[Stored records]
..............................
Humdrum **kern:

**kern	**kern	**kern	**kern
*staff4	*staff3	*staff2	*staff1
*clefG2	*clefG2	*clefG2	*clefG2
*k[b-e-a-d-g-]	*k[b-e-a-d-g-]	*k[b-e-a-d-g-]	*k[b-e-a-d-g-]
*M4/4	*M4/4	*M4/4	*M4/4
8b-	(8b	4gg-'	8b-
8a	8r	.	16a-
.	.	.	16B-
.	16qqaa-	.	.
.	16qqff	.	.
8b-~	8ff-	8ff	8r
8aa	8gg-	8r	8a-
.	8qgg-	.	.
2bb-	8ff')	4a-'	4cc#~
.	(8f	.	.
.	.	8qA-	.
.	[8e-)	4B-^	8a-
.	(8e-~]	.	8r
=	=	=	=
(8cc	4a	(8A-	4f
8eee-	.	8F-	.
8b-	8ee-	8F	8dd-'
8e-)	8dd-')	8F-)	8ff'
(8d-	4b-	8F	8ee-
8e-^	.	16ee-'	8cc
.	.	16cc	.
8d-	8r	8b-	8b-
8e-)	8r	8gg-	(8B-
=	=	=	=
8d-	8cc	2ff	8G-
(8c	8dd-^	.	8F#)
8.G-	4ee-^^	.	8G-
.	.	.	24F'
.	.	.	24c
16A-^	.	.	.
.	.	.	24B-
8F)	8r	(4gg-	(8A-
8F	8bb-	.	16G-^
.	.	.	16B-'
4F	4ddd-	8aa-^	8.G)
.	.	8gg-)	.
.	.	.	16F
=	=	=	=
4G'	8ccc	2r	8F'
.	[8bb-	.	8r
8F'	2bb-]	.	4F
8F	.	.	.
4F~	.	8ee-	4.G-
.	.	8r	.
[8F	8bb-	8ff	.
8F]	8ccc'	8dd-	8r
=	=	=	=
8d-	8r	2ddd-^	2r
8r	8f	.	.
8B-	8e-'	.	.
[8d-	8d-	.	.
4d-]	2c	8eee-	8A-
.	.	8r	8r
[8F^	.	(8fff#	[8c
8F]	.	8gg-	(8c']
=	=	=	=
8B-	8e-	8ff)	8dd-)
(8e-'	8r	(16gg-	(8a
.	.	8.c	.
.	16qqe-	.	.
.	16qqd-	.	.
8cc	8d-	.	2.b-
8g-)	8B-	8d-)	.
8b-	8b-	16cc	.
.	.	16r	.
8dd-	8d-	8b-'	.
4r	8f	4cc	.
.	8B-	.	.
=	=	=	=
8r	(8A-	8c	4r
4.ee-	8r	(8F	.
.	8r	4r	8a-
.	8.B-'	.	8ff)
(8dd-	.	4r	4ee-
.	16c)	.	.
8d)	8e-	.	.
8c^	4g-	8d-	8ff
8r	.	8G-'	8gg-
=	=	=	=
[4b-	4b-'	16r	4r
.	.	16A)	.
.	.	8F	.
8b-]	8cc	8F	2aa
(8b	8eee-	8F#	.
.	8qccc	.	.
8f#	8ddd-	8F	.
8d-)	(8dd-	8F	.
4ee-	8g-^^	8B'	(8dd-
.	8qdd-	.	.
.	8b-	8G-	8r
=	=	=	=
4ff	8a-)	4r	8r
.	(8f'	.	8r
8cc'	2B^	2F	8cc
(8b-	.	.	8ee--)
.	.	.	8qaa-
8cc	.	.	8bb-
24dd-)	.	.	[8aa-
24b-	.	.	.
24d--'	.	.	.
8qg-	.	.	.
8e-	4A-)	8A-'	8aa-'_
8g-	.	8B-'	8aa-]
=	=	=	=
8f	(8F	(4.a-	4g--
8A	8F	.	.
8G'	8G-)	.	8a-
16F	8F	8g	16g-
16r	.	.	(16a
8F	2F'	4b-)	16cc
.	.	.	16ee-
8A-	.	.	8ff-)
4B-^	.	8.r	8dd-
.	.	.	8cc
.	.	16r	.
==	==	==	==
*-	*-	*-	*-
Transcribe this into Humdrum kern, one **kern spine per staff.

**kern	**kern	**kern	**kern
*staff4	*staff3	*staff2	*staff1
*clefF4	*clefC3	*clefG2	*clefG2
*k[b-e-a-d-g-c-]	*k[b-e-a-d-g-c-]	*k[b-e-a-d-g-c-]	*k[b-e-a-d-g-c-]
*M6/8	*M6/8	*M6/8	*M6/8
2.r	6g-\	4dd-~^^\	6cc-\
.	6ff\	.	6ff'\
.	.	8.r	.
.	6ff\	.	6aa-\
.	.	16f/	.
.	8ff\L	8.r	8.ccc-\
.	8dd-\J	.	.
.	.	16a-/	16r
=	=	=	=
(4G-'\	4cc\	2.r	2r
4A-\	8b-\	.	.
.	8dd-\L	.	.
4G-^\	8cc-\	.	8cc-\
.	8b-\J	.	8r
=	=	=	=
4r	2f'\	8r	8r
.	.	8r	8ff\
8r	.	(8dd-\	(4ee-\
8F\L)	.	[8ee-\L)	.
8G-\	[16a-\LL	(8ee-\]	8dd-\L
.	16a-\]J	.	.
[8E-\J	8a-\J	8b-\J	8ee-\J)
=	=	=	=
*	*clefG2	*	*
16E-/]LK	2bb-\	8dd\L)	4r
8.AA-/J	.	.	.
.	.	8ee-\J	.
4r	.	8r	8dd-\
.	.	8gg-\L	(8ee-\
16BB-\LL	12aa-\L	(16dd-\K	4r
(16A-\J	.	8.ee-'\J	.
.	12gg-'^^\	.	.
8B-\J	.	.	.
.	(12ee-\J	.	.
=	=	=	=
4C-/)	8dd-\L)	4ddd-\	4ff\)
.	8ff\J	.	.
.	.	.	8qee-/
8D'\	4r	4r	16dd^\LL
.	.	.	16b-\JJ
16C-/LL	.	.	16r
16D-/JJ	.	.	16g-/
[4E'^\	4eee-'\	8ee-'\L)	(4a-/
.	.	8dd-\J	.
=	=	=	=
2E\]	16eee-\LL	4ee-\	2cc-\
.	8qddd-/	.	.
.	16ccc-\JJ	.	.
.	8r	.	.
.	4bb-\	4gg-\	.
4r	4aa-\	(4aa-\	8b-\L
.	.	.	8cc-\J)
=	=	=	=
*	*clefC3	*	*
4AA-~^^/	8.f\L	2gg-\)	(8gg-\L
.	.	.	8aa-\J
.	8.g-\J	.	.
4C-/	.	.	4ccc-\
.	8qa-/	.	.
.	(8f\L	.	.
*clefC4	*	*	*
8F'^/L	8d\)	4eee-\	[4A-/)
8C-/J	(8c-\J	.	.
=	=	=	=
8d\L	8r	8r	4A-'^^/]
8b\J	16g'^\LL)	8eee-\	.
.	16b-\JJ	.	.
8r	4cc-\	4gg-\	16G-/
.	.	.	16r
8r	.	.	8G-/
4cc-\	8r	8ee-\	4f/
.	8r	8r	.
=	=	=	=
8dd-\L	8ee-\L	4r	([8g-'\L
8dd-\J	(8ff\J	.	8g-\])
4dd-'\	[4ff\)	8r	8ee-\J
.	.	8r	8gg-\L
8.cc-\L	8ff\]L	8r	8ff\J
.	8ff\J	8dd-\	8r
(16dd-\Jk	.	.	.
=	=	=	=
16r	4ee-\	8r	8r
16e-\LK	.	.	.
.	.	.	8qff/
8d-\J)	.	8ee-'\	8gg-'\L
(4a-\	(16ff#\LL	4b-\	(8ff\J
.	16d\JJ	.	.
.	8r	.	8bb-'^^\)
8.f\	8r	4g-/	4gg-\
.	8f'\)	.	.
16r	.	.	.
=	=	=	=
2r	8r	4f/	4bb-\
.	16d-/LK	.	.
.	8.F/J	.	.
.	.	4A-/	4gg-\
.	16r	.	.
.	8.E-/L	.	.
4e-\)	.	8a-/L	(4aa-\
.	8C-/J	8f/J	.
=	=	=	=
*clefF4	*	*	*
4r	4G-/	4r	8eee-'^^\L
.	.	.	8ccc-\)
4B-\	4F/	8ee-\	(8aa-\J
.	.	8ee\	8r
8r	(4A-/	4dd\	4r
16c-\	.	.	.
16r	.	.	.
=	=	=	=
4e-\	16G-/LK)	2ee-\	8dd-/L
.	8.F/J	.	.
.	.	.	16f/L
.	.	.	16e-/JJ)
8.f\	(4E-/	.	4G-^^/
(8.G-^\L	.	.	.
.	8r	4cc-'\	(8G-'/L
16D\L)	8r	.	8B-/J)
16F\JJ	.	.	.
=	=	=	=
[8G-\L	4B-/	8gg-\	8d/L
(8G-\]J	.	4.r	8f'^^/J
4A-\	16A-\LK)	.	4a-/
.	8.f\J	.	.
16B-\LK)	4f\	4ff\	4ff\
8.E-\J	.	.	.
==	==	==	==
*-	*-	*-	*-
..............................
Task description:
Return every line of the entries above that contains the string "Humdrum", counting only matches with the same case.

Result of the task:
Humdrum **kern:
Transcribe this into Humdrum kern, one **kern spine per staff.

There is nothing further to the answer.